(Saved data entries)
************
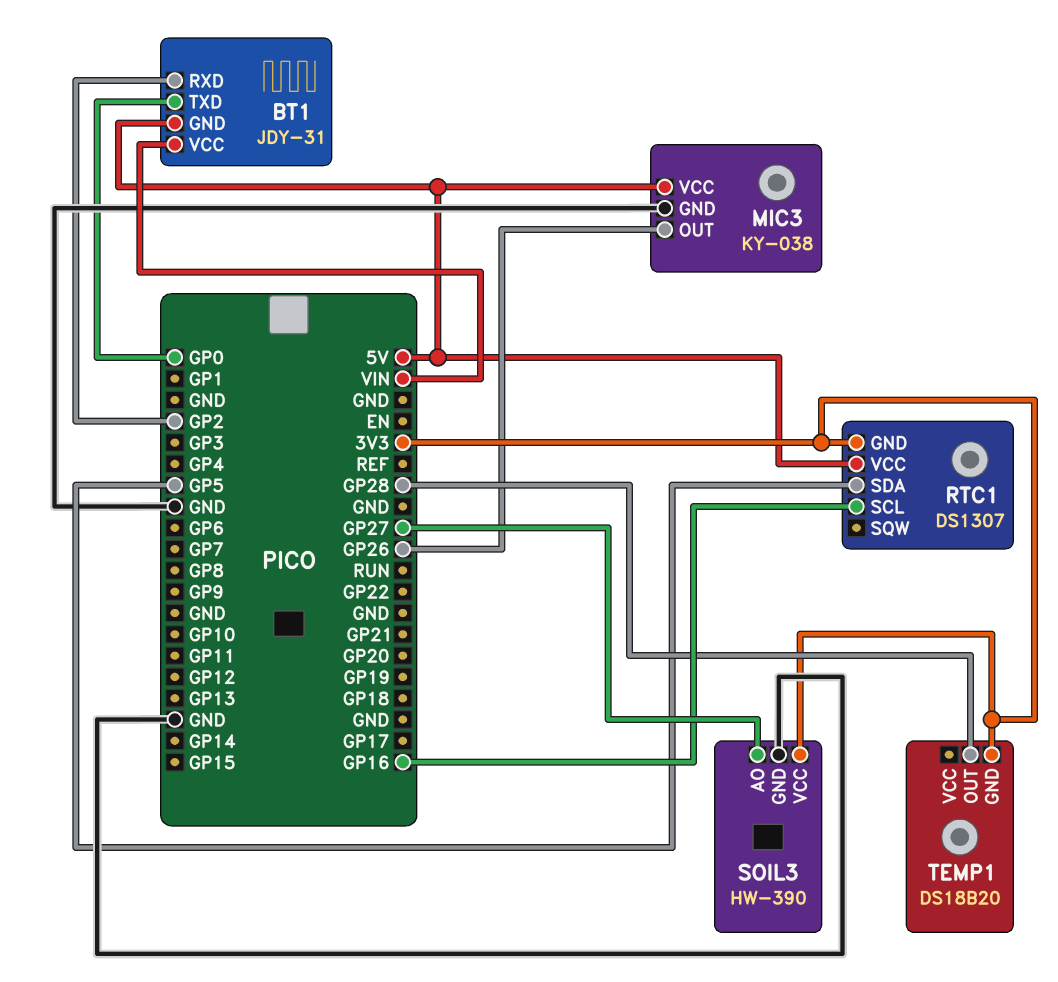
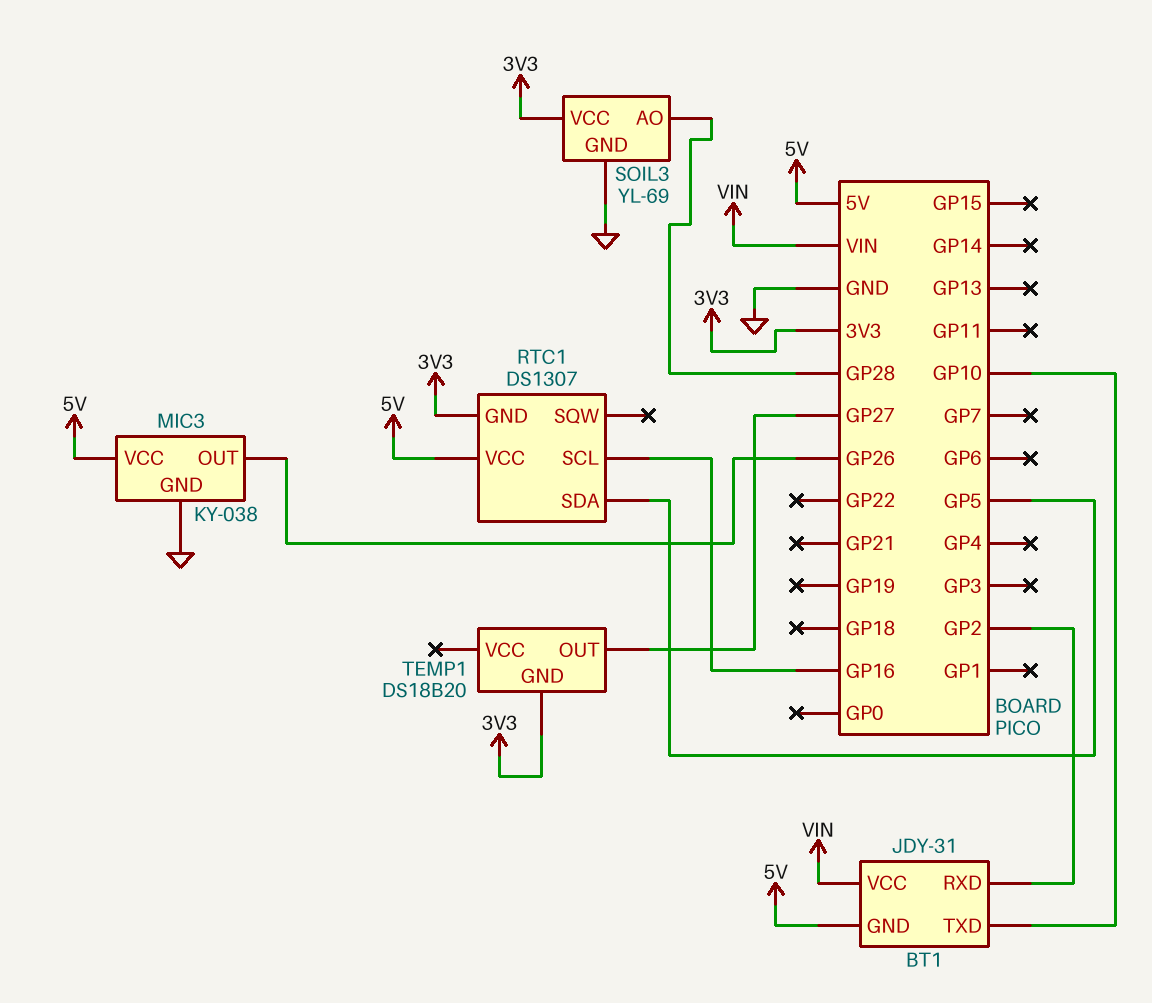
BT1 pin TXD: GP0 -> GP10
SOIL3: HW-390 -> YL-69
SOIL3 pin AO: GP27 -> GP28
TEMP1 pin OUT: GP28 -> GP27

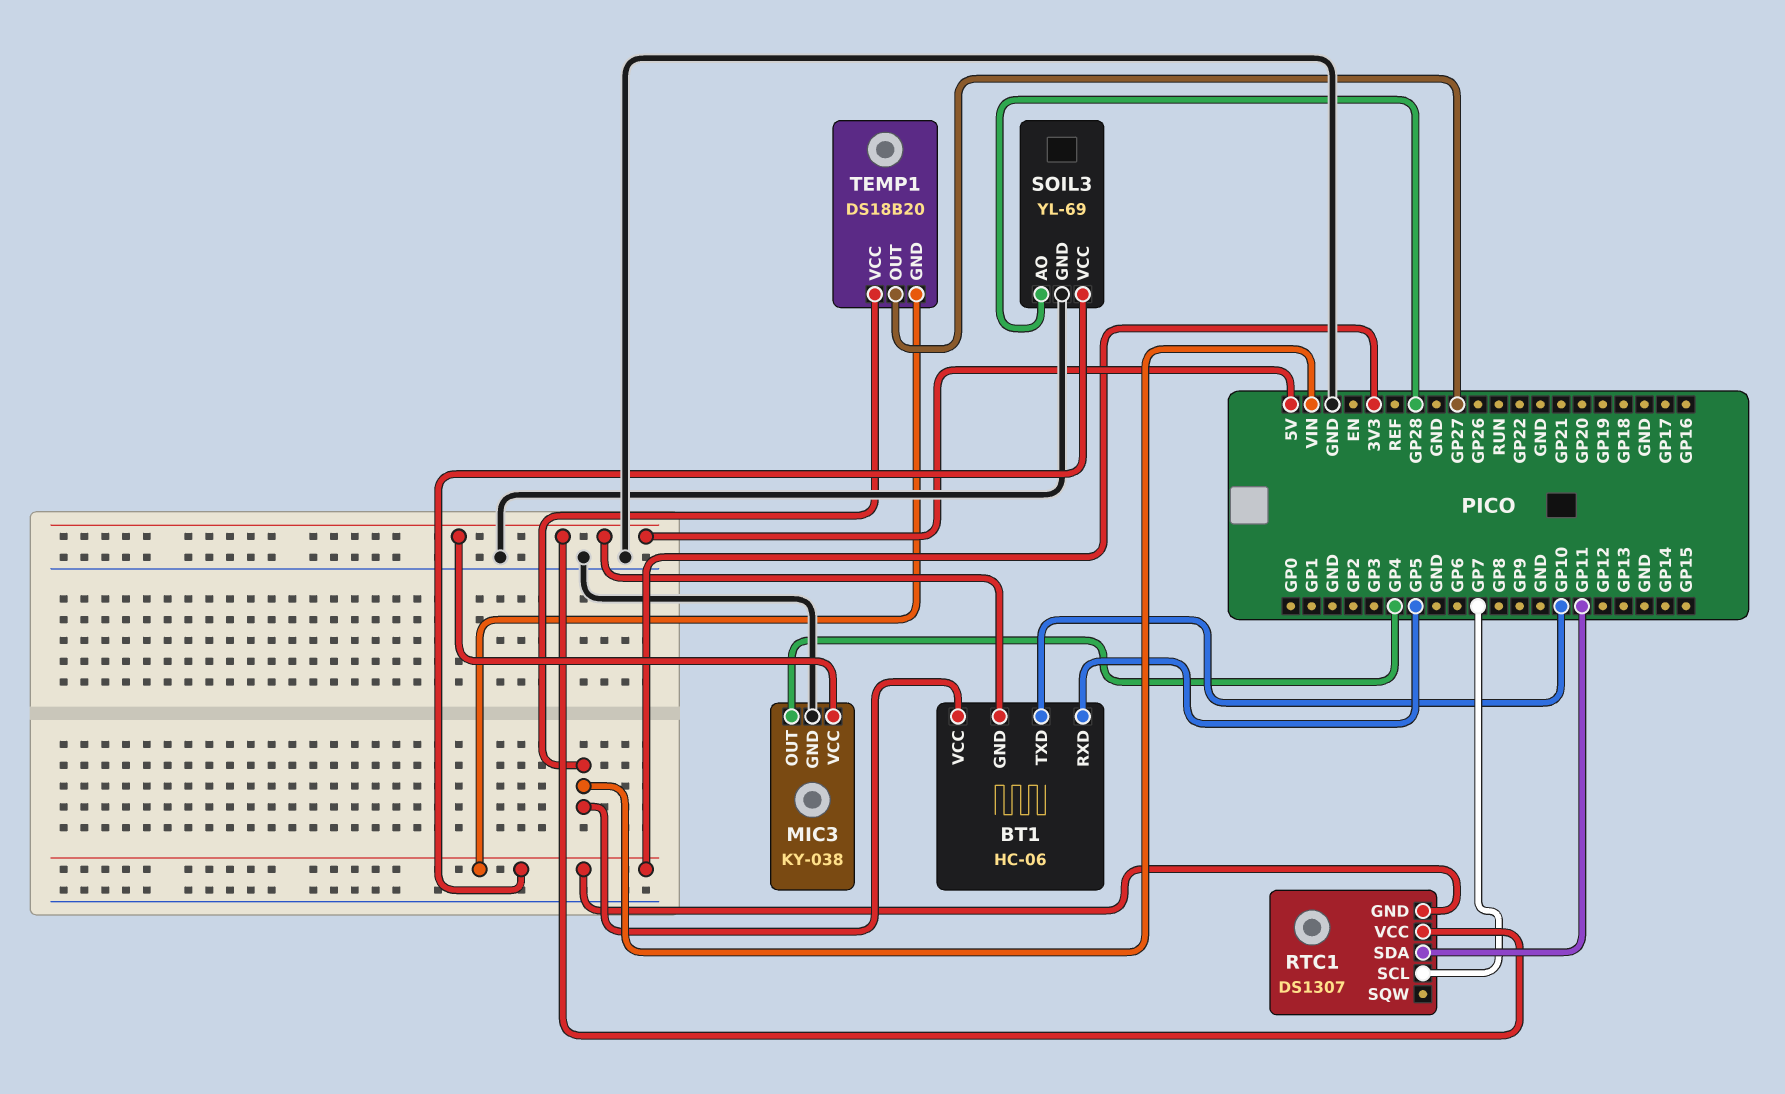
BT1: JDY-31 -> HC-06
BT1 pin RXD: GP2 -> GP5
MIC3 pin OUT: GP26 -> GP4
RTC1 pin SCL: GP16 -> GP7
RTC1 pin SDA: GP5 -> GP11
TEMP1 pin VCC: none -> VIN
************
▶ Exercise prompt: Please give back all the records above word for word, with no pictures included.

▶ Task solution:
BT1 pin TXD: GP0 -> GP10
SOIL3: HW-390 -> YL-69
SOIL3 pin AO: GP27 -> GP28
TEMP1 pin OUT: GP28 -> GP27

BT1: JDY-31 -> HC-06
BT1 pin RXD: GP2 -> GP5
MIC3 pin OUT: GP26 -> GP4
RTC1 pin SCL: GP16 -> GP7
RTC1 pin SDA: GP5 -> GP11
TEMP1 pin VCC: none -> VIN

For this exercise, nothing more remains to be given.